Prompt. Please output all the entries word for word, without the pictures.

Material provided section start

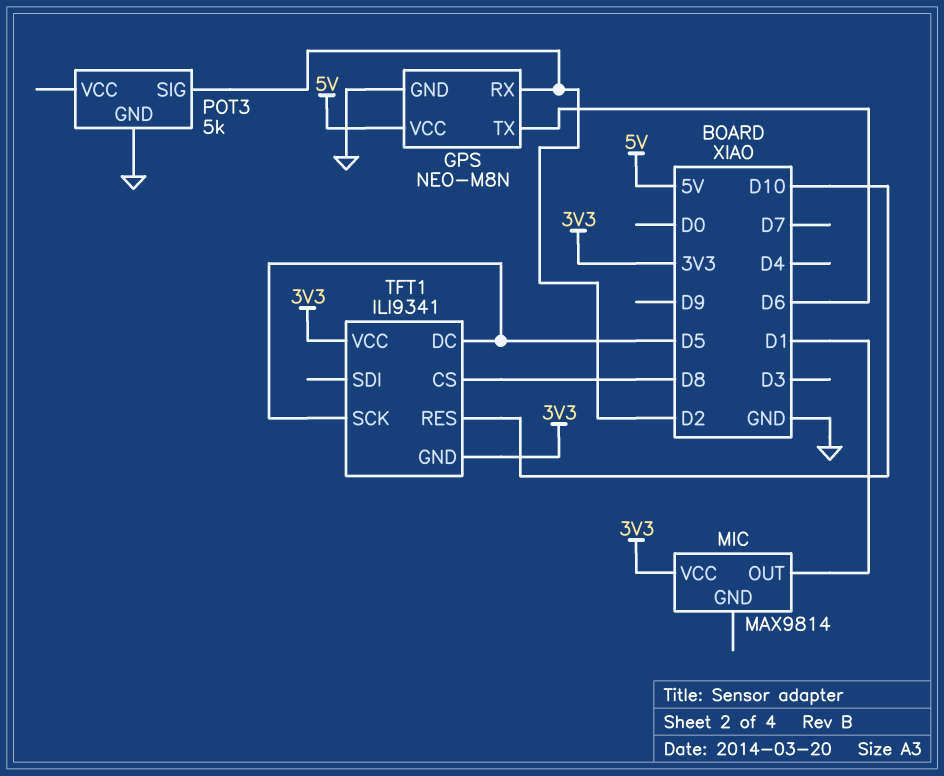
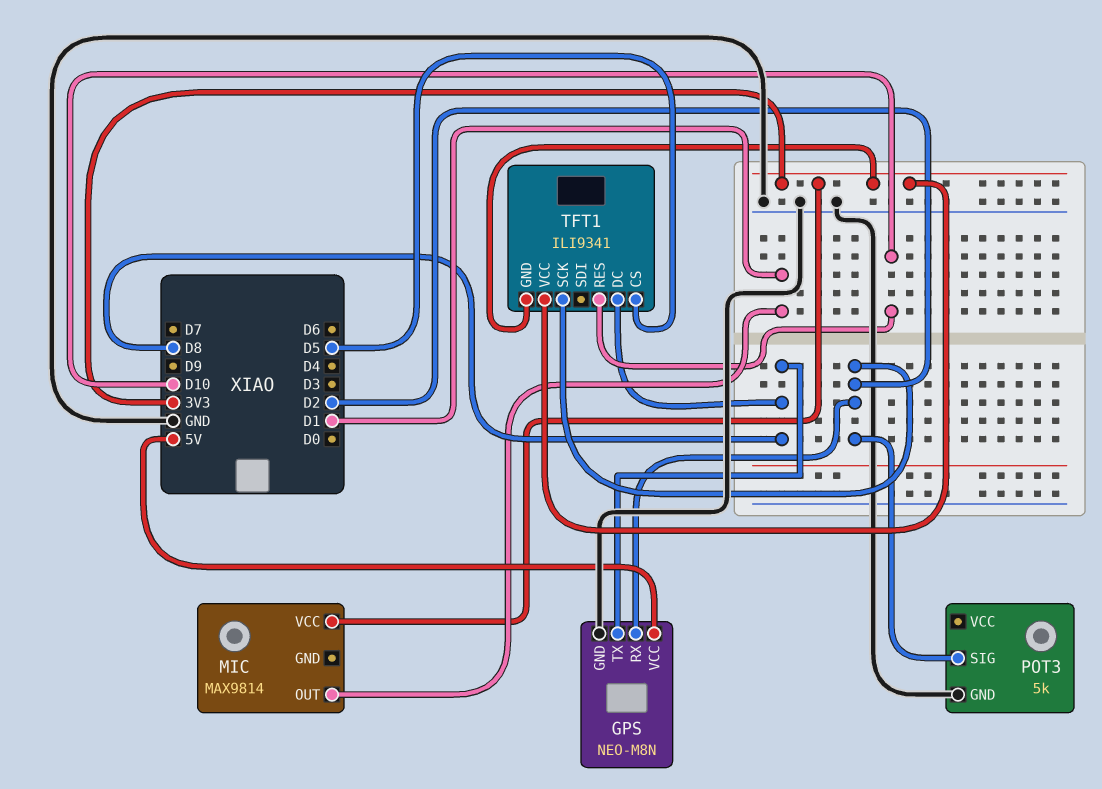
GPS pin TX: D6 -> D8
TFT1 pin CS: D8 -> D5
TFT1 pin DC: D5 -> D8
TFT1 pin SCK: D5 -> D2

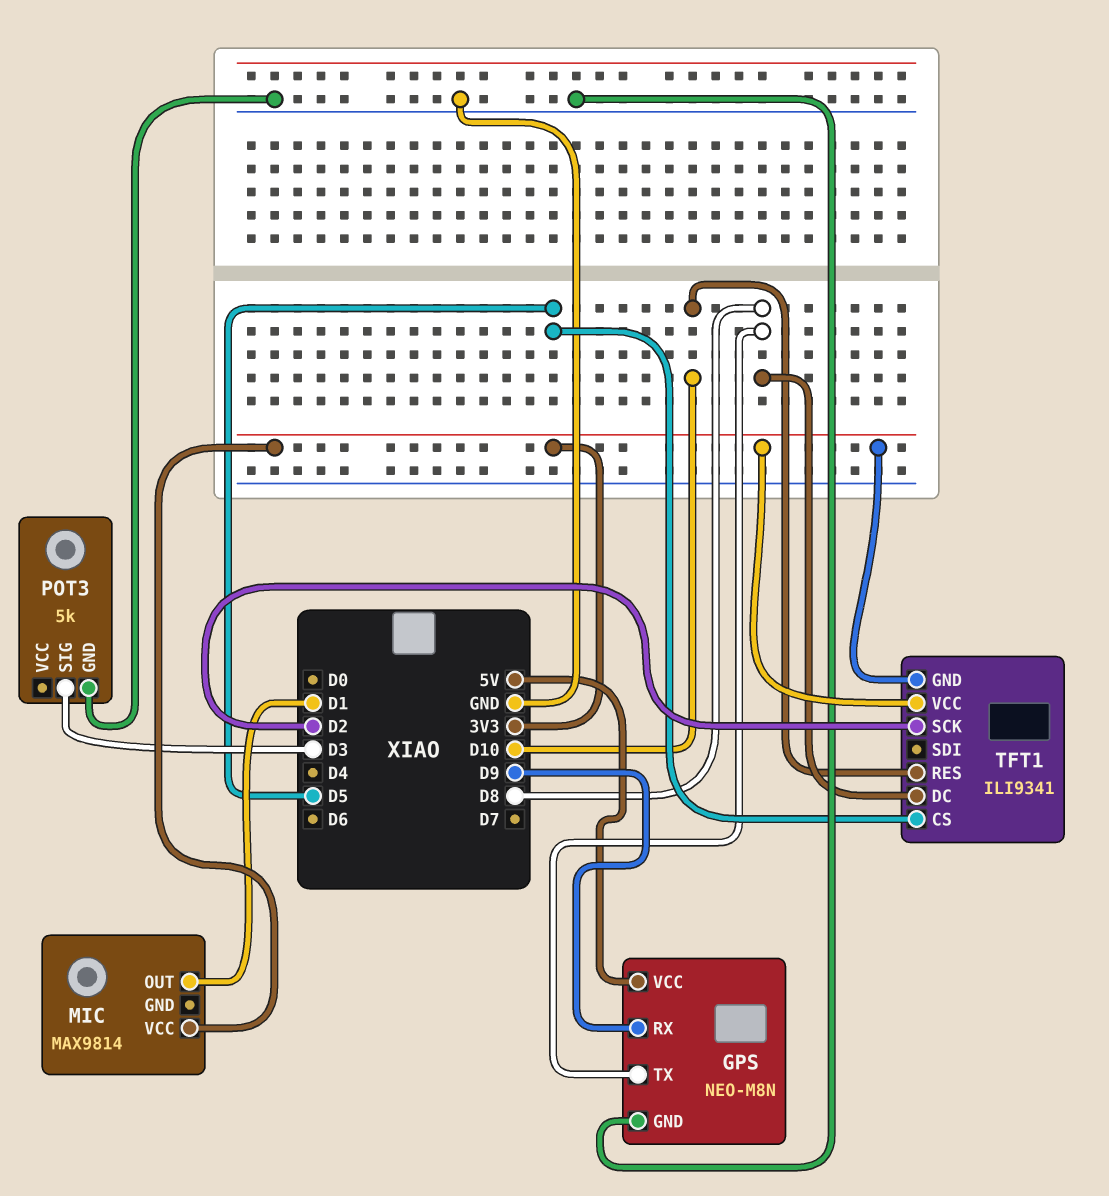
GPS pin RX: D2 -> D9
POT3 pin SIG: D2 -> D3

Material provided section end

Answer to this task.
GPS pin TX: D6 -> D8
TFT1 pin CS: D8 -> D5
TFT1 pin DC: D5 -> D8
TFT1 pin SCK: D5 -> D2

GPS pin RX: D2 -> D9
POT3 pin SIG: D2 -> D3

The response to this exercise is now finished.